### [AIM OF THE EXERCISE]
All records are to be restated exactly, each line as it reads.

[Source records]
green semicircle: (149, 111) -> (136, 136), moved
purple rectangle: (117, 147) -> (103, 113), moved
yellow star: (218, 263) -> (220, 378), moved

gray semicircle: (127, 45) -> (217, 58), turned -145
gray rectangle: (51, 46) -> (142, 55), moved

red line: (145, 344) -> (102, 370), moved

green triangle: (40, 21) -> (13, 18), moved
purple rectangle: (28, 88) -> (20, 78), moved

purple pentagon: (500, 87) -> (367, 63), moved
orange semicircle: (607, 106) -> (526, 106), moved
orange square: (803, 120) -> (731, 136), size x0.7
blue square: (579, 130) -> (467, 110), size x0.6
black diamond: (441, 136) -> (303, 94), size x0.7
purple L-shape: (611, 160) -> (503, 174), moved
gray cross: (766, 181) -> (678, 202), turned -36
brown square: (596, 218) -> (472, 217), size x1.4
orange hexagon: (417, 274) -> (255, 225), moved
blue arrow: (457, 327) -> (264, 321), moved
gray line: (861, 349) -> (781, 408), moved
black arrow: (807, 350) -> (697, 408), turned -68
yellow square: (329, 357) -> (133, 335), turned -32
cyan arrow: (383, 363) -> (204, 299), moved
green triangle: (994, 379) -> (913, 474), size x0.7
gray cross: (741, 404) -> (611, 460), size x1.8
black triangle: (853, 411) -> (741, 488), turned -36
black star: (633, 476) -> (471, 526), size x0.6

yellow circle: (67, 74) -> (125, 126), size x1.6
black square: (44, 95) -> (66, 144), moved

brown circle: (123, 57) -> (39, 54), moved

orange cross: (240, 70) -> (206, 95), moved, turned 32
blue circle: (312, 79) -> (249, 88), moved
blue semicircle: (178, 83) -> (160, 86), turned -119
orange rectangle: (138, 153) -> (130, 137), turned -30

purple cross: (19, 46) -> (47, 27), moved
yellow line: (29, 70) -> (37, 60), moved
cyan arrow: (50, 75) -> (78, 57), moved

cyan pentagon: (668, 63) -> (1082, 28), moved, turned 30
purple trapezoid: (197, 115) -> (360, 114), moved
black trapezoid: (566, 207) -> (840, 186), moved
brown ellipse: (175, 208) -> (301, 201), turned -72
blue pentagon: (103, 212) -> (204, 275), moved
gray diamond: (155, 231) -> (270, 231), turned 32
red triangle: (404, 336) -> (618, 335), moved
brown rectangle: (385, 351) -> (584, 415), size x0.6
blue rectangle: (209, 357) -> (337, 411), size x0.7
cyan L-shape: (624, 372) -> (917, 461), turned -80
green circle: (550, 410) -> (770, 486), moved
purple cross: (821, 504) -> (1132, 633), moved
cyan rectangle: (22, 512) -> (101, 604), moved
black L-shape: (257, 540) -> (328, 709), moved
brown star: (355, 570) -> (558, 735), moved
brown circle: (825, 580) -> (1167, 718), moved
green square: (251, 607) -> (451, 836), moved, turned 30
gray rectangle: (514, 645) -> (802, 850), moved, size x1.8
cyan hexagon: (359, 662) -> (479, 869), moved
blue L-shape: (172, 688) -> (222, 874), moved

### [TASK RESPONSE]
green semicircle: (149, 111) -> (136, 136), moved
purple rectangle: (117, 147) -> (103, 113), moved
yellow star: (218, 263) -> (220, 378), moved

gray semicircle: (127, 45) -> (217, 58), turned -145
gray rectangle: (51, 46) -> (142, 55), moved

red line: (145, 344) -> (102, 370), moved

green triangle: (40, 21) -> (13, 18), moved
purple rectangle: (28, 88) -> (20, 78), moved

purple pentagon: (500, 87) -> (367, 63), moved
orange semicircle: (607, 106) -> (526, 106), moved
orange square: (803, 120) -> (731, 136), size x0.7
blue square: (579, 130) -> (467, 110), size x0.6
black diamond: (441, 136) -> (303, 94), size x0.7
purple L-shape: (611, 160) -> (503, 174), moved
gray cross: (766, 181) -> (678, 202), turned -36
brown square: (596, 218) -> (472, 217), size x1.4
orange hexagon: (417, 274) -> (255, 225), moved
blue arrow: (457, 327) -> (264, 321), moved
gray line: (861, 349) -> (781, 408), moved
black arrow: (807, 350) -> (697, 408), turned -68
yellow square: (329, 357) -> (133, 335), turned -32
cyan arrow: (383, 363) -> (204, 299), moved
green triangle: (994, 379) -> (913, 474), size x0.7
gray cross: (741, 404) -> (611, 460), size x1.8
black triangle: (853, 411) -> (741, 488), turned -36
black star: (633, 476) -> (471, 526), size x0.6

yellow circle: (67, 74) -> (125, 126), size x1.6
black square: (44, 95) -> (66, 144), moved

brown circle: (123, 57) -> (39, 54), moved

orange cross: (240, 70) -> (206, 95), moved, turned 32
blue circle: (312, 79) -> (249, 88), moved
blue semicircle: (178, 83) -> (160, 86), turned -119
orange rectangle: (138, 153) -> (130, 137), turned -30

purple cross: (19, 46) -> (47, 27), moved
yellow line: (29, 70) -> (37, 60), moved
cyan arrow: (50, 75) -> (78, 57), moved

cyan pentagon: (668, 63) -> (1082, 28), moved, turned 30
purple trapezoid: (197, 115) -> (360, 114), moved
black trapezoid: (566, 207) -> (840, 186), moved
brown ellipse: (175, 208) -> (301, 201), turned -72
blue pentagon: (103, 212) -> (204, 275), moved
gray diamond: (155, 231) -> (270, 231), turned 32
red triangle: (404, 336) -> (618, 335), moved
brown rectangle: (385, 351) -> (584, 415), size x0.6
blue rectangle: (209, 357) -> (337, 411), size x0.7
cyan L-shape: (624, 372) -> (917, 461), turned -80
green circle: (550, 410) -> (770, 486), moved
purple cross: (821, 504) -> (1132, 633), moved
cyan rectangle: (22, 512) -> (101, 604), moved
black L-shape: (257, 540) -> (328, 709), moved
brown star: (355, 570) -> (558, 735), moved
brown circle: (825, 580) -> (1167, 718), moved
green square: (251, 607) -> (451, 836), moved, turned 30
gray rectangle: (514, 645) -> (802, 850), moved, size x1.8
cyan hexagon: (359, 662) -> (479, 869), moved
blue L-shape: (172, 688) -> (222, 874), moved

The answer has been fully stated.